Content starts
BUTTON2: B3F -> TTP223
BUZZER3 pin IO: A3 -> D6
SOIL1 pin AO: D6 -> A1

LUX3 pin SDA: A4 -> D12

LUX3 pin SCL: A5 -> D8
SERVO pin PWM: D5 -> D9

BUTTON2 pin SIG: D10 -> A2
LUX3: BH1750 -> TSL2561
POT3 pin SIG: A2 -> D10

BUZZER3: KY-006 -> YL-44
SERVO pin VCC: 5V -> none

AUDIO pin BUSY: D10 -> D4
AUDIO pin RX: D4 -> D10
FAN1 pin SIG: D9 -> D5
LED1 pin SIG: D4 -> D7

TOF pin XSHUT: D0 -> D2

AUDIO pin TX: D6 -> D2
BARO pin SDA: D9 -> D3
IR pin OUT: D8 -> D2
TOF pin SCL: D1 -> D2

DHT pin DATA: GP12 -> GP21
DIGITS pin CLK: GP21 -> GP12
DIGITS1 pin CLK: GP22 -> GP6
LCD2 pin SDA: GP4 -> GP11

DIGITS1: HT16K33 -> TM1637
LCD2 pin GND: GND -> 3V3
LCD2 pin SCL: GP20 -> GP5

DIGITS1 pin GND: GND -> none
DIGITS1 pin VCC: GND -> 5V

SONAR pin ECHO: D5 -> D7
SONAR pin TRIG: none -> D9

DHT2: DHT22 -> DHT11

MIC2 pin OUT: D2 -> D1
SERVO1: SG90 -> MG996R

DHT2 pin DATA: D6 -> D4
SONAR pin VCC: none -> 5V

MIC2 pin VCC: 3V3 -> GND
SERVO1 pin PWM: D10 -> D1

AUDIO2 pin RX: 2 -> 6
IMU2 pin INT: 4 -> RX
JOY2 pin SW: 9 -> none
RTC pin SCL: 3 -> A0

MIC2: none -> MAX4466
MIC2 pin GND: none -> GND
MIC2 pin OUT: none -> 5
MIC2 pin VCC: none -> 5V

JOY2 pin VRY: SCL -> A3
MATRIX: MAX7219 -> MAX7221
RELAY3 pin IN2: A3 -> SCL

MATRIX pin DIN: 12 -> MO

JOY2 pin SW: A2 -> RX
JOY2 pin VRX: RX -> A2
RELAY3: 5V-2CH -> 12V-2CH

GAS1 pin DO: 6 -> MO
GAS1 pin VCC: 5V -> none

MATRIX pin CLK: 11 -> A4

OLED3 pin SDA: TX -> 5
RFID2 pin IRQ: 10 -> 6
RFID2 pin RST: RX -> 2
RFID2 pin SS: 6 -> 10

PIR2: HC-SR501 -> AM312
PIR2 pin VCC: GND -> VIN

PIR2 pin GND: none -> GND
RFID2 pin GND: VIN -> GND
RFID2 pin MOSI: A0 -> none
Content ends
■ **Task instructions**:
A complete and exact transcription of the material is required.

■ **Reply**:
BUTTON2: B3F -> TTP223
BUZZER3 pin IO: A3 -> D6
SOIL1 pin AO: D6 -> A1

LUX3 pin SDA: A4 -> D12

LUX3 pin SCL: A5 -> D8
SERVO pin PWM: D5 -> D9

BUTTON2 pin SIG: D10 -> A2
LUX3: BH1750 -> TSL2561
POT3 pin SIG: A2 -> D10

BUZZER3: KY-006 -> YL-44
SERVO pin VCC: 5V -> none

AUDIO pin BUSY: D10 -> D4
AUDIO pin RX: D4 -> D10
FAN1 pin SIG: D9 -> D5
LED1 pin SIG: D4 -> D7

TOF pin XSHUT: D0 -> D2

AUDIO pin TX: D6 -> D2
BARO pin SDA: D9 -> D3
IR pin OUT: D8 -> D2
TOF pin SCL: D1 -> D2

DHT pin DATA: GP12 -> GP21
DIGITS pin CLK: GP21 -> GP12
DIGITS1 pin CLK: GP22 -> GP6
LCD2 pin SDA: GP4 -> GP11

DIGITS1: HT16K33 -> TM1637
LCD2 pin GND: GND -> 3V3
LCD2 pin SCL: GP20 -> GP5

DIGITS1 pin GND: GND -> none
DIGITS1 pin VCC: GND -> 5V

SONAR pin ECHO: D5 -> D7
SONAR pin TRIG: none -> D9

DHT2: DHT22 -> DHT11

MIC2 pin OUT: D2 -> D1
SERVO1: SG90 -> MG996R

DHT2 pin DATA: D6 -> D4
SONAR pin VCC: none -> 5V

MIC2 pin VCC: 3V3 -> GND
SERVO1 pin PWM: D10 -> D1

AUDIO2 pin RX: 2 -> 6
IMU2 pin INT: 4 -> RX
JOY2 pin SW: 9 -> none
RTC pin SCL: 3 -> A0

MIC2: none -> MAX4466
MIC2 pin GND: none -> GND
MIC2 pin OUT: none -> 5
MIC2 pin VCC: none -> 5V

JOY2 pin VRY: SCL -> A3
MATRIX: MAX7219 -> MAX7221
RELAY3 pin IN2: A3 -> SCL

MATRIX pin DIN: 12 -> MO

JOY2 pin SW: A2 -> RX
JOY2 pin VRX: RX -> A2
RELAY3: 5V-2CH -> 12V-2CH

GAS1 pin DO: 6 -> MO
GAS1 pin VCC: 5V -> none

MATRIX pin CLK: 11 -> A4

OLED3 pin SDA: TX -> 5
RFID2 pin IRQ: 10 -> 6
RFID2 pin RST: RX -> 2
RFID2 pin SS: 6 -> 10

PIR2: HC-SR501 -> AM312
PIR2 pin VCC: GND -> VIN

PIR2 pin GND: none -> GND
RFID2 pin GND: VIN -> GND
RFID2 pin MOSI: A0 -> none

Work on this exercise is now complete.